### DIRECTIONS FOR THIS TASK
What you output must be the exact lines from the first line of the data through the one holding "R10: 100k (n8, n16) -> 100k (VS, n8)", with no pictures.

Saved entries
* * *

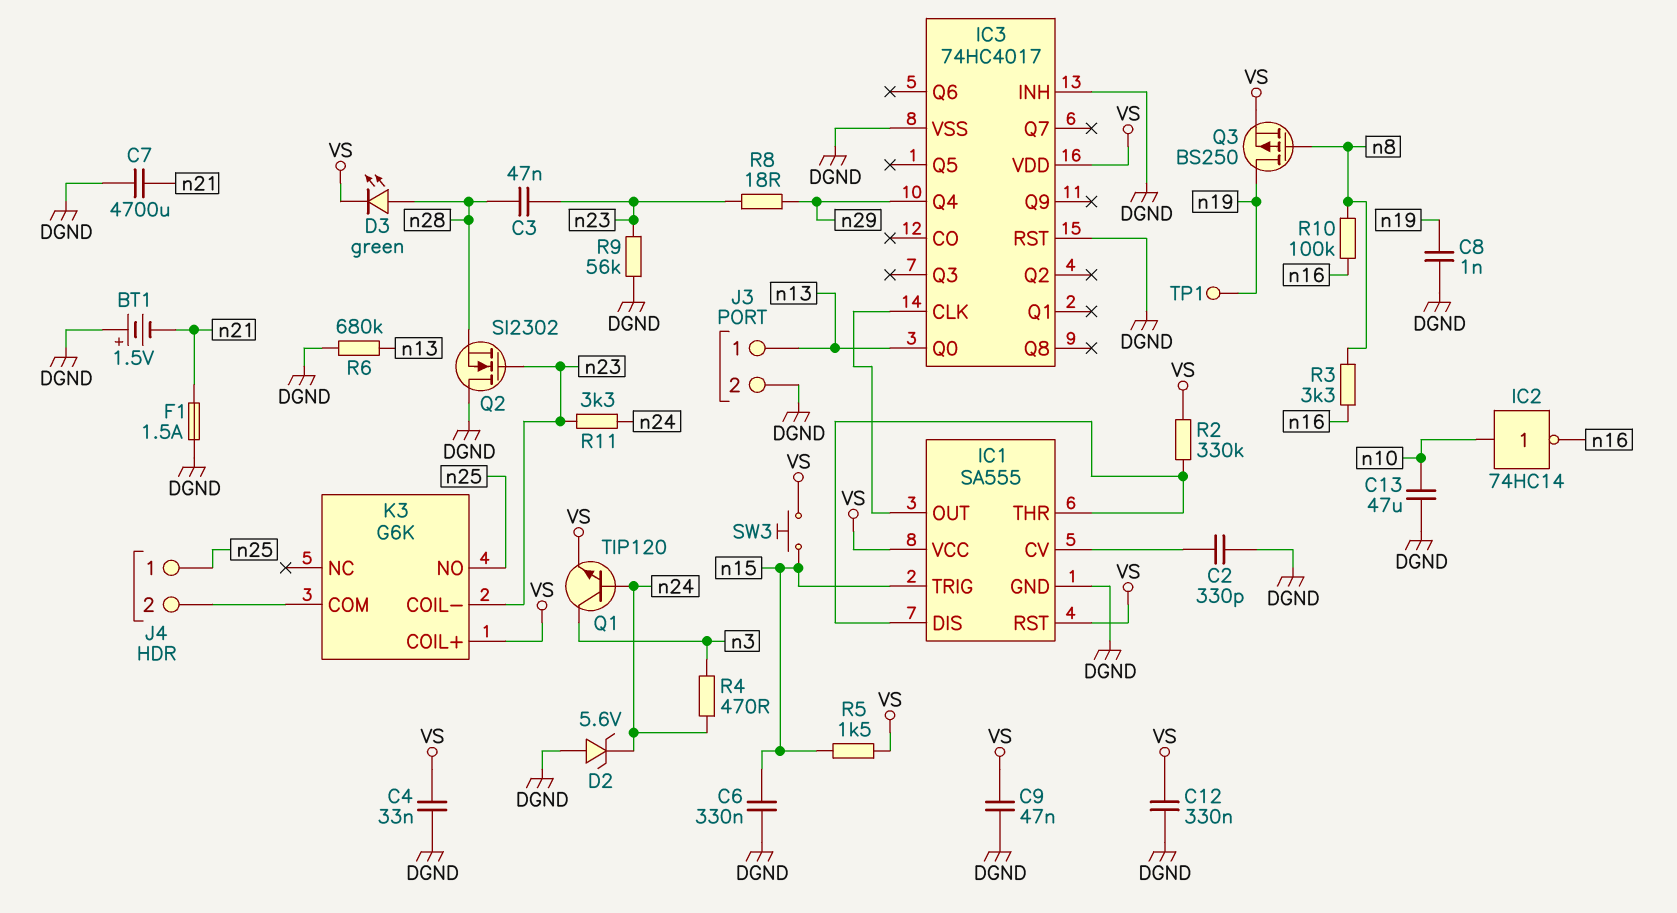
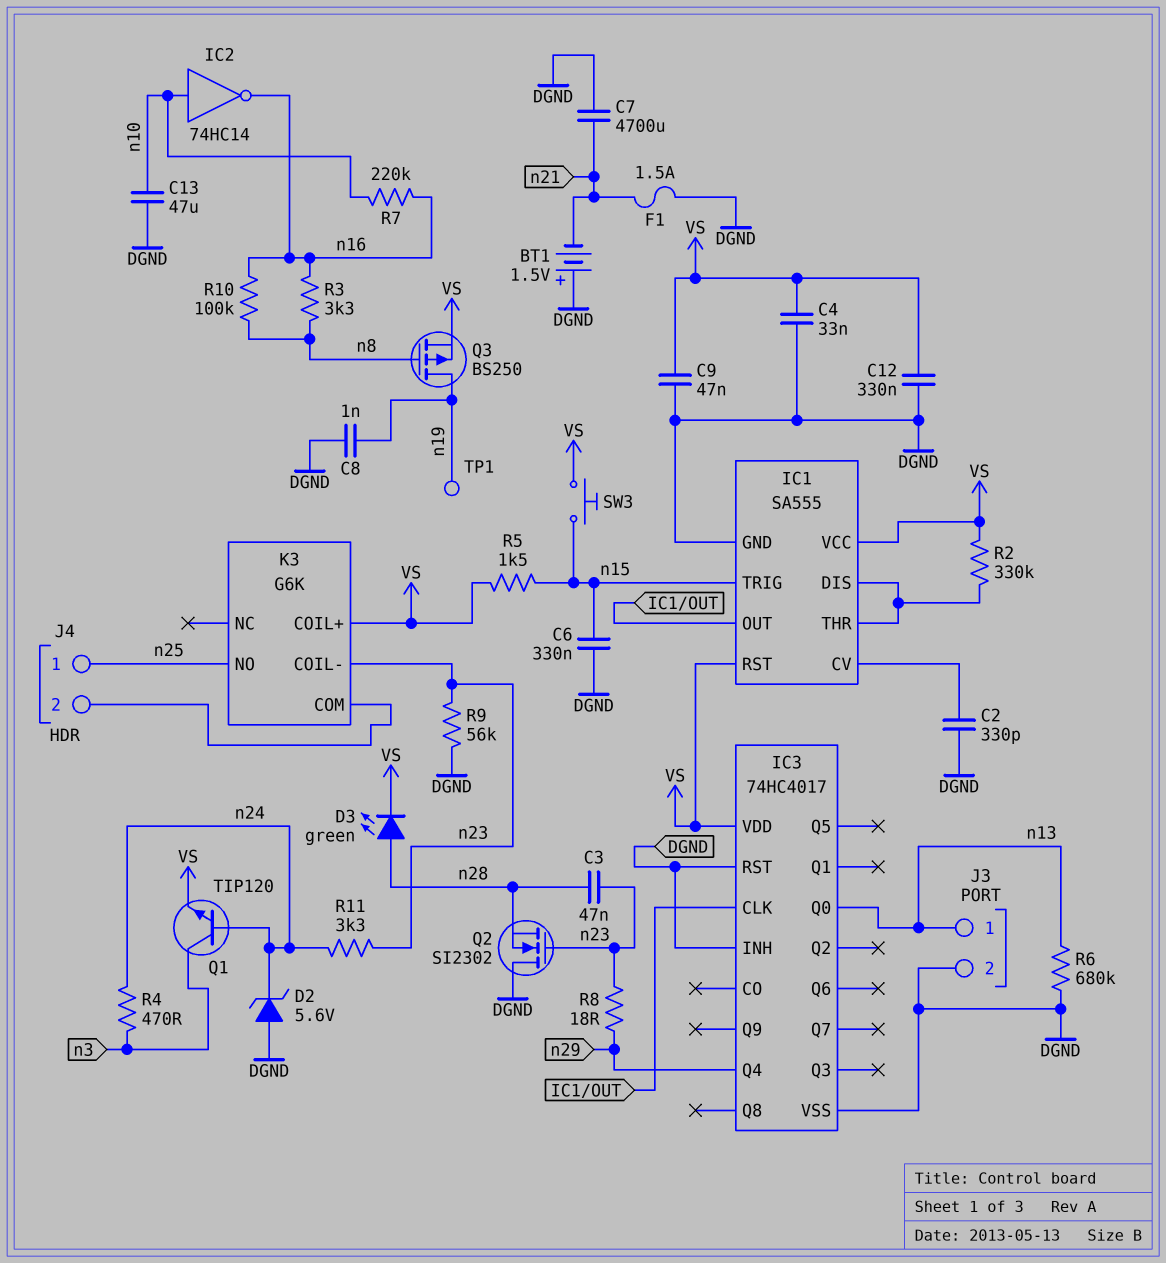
R7: none -> 220k (n10, n16)

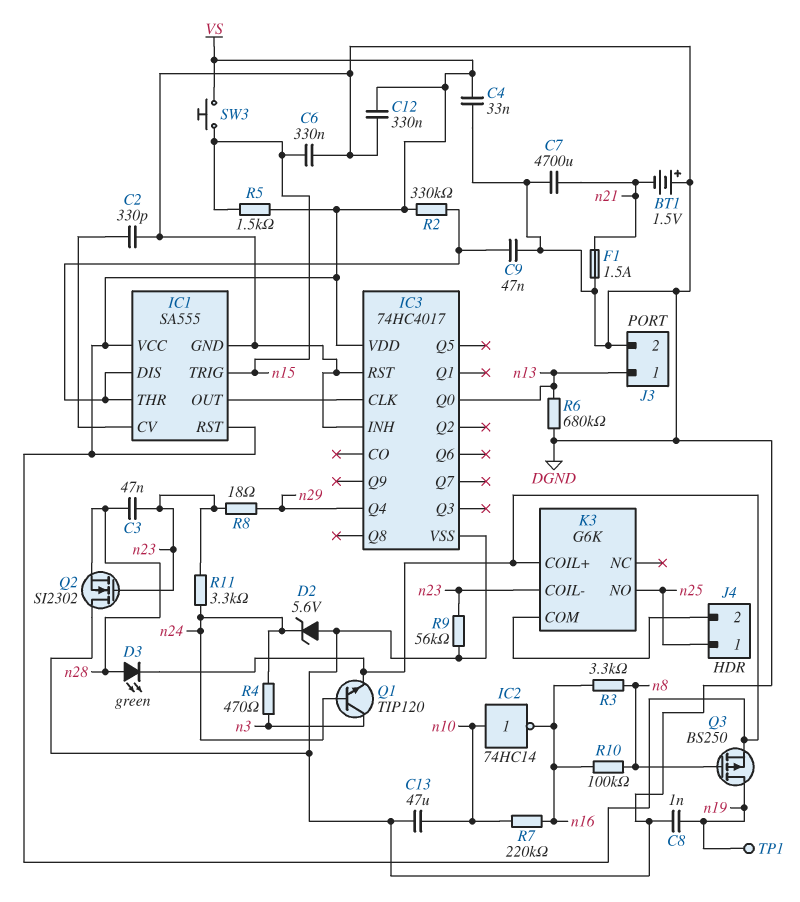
C9: 47nF (DGND, VS) -> 47nF (DGND, IC1/DIS)

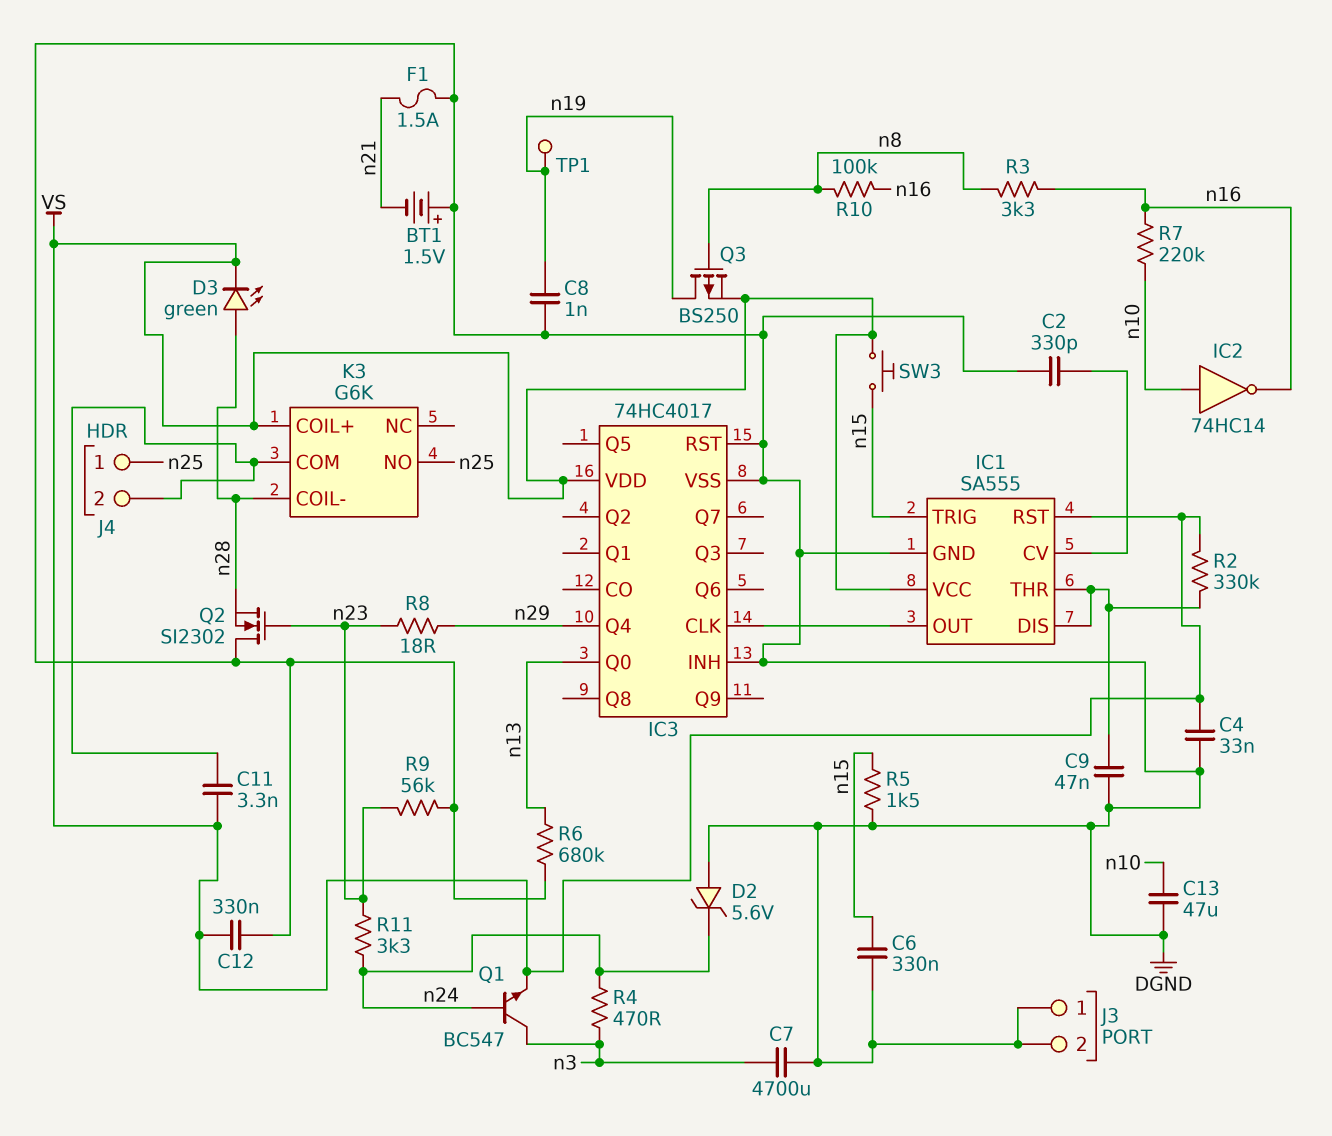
C3: 47nF (n23, n28) -> none
C7: 4700uF (DGND, n21) -> 4700uF (DGND, n3)
C11: none -> 3.3nF (J4/2, VS)
J3 pin 1: n13 -> DGND
K3 pin COIL-: n23 -> n28
Q1: NPN TIP120 (B n24, C n3, E VS) -> NPN BC547 (B n24, C n3, E VS)
R5: 1.5k (VS, n15) -> 1.5k (DGND, n15)

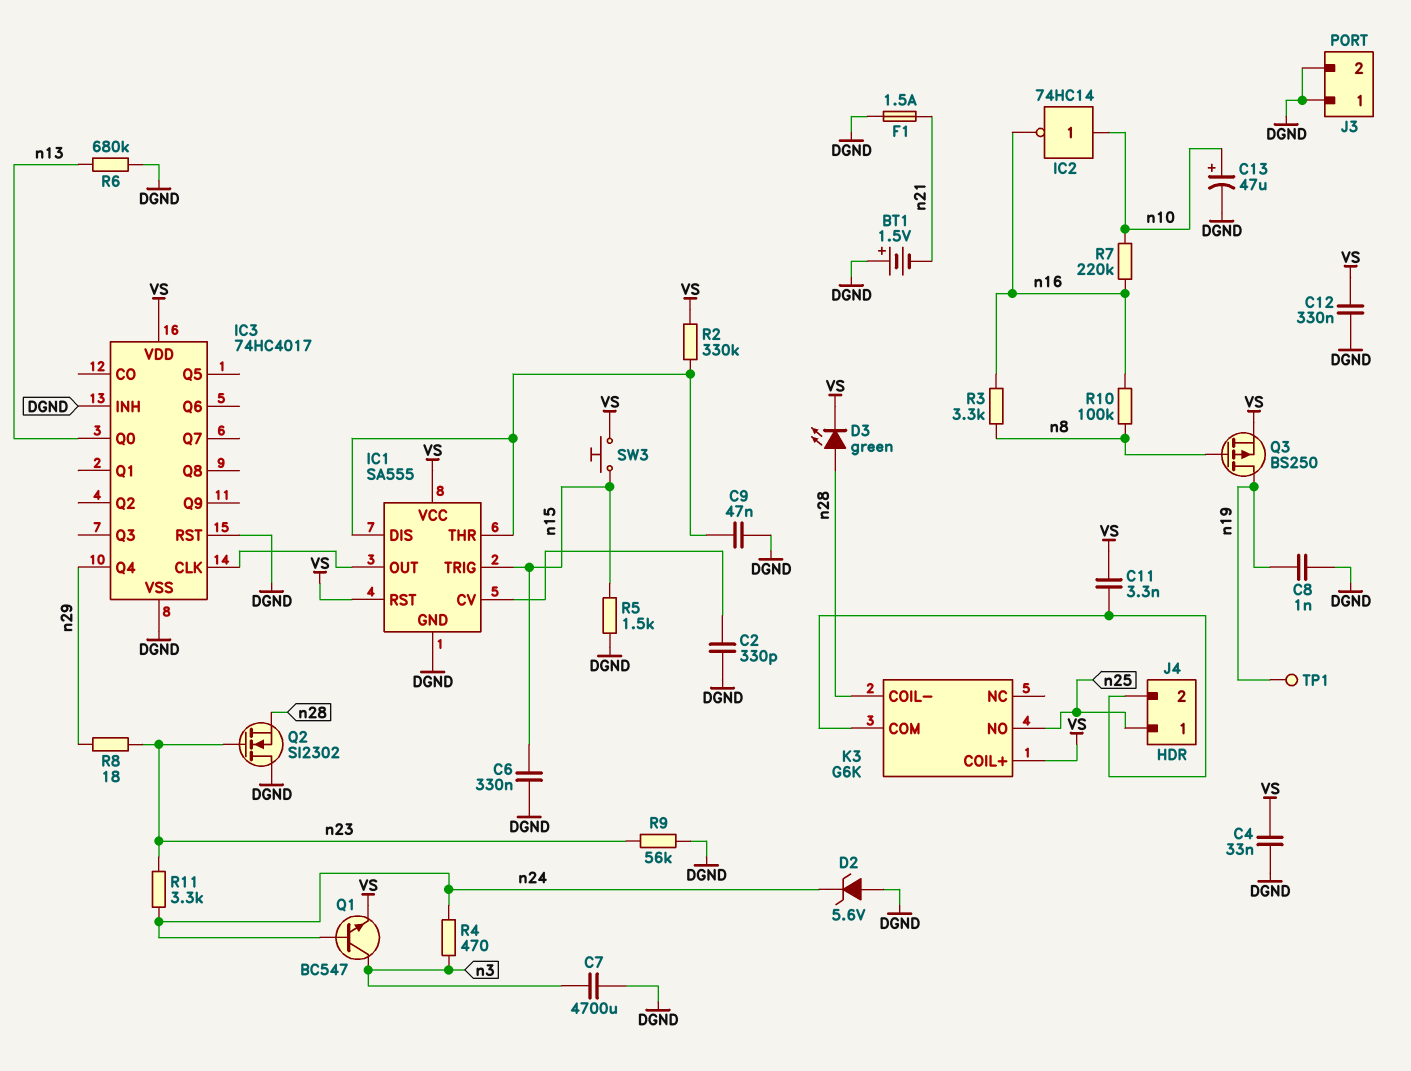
C13: 47uF (DGND, n10) -> 47uF (plus n10, minus DGND)

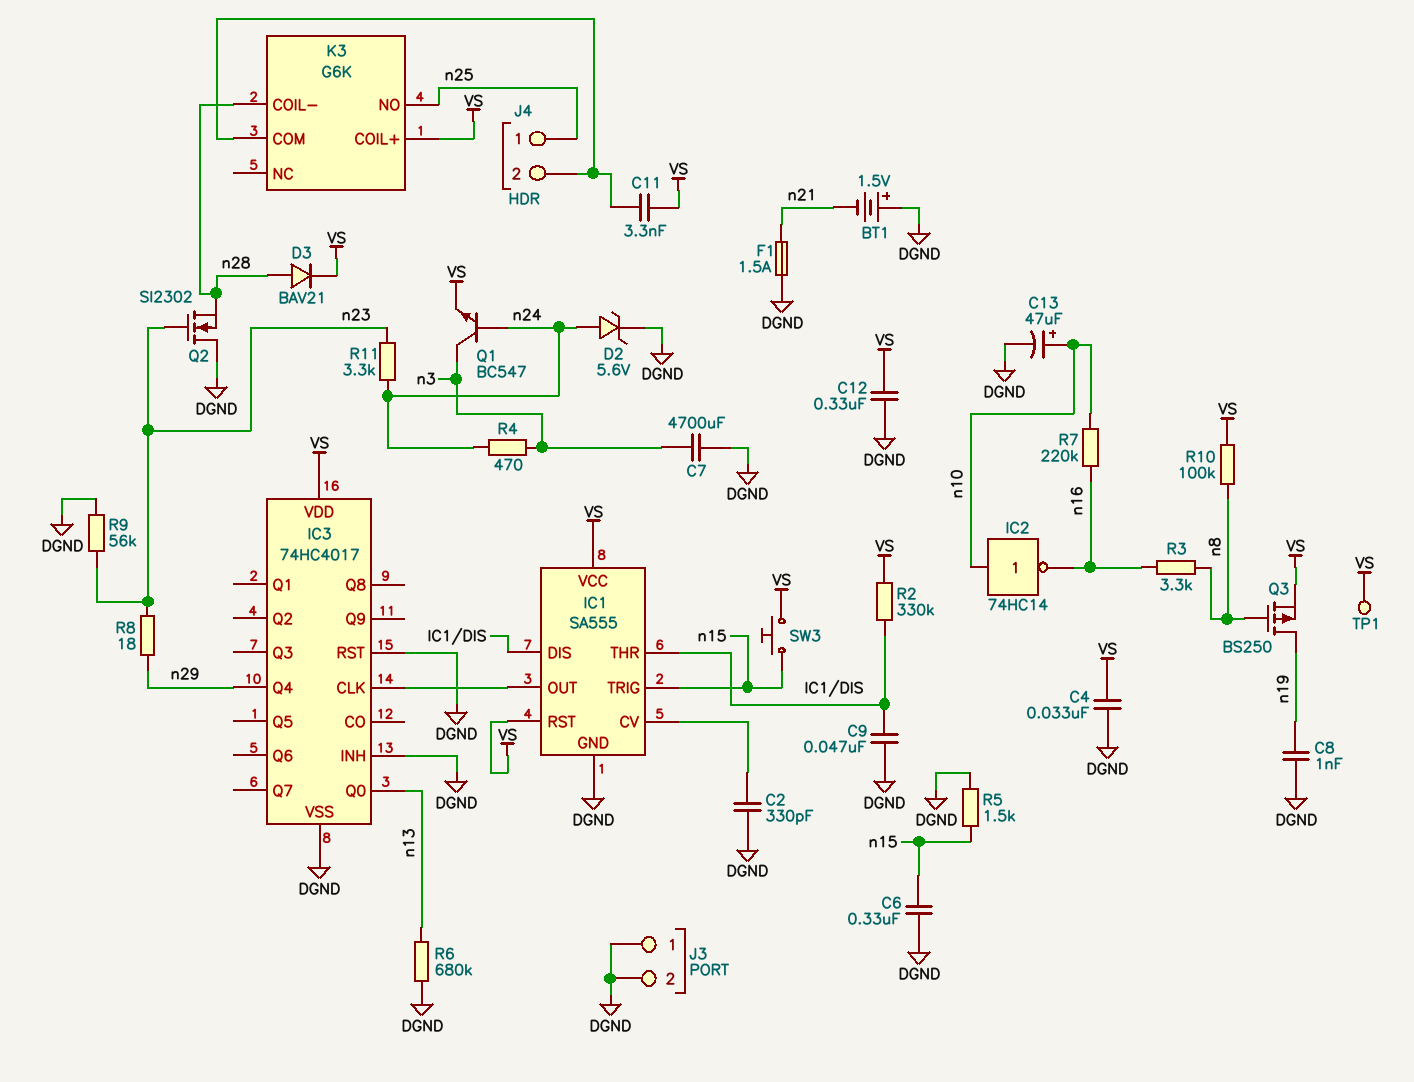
D2: zener 5.6V (A DGND, K n24) -> zener 5.6V (A n24, K DGND)
D3: LED green (A n28, K VS) -> diode BAV21 (A n28, K VS)
R10: 100k (n8, n16) -> 100k (VS, n8)
TP1: test point (n19) -> test point (VS)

* * *

### SOLUTION
R7: none -> 220k (n10, n16)

C9: 47nF (DGND, VS) -> 47nF (DGND, IC1/DIS)

C3: 47nF (n23, n28) -> none
C7: 4700uF (DGND, n21) -> 4700uF (DGND, n3)
C11: none -> 3.3nF (J4/2, VS)
J3 pin 1: n13 -> DGND
K3 pin COIL-: n23 -> n28
Q1: NPN TIP120 (B n24, C n3, E VS) -> NPN BC547 (B n24, C n3, E VS)
R5: 1.5k (VS, n15) -> 1.5k (DGND, n15)

C13: 47uF (DGND, n10) -> 47uF (plus n10, minus DGND)

D2: zener 5.6V (A DGND, K n24) -> zener 5.6V (A n24, K DGND)
D3: LED green (A n28, K VS) -> diode BAV21 (A n28, K VS)
R10: 100k (n8, n16) -> 100k (VS, n8)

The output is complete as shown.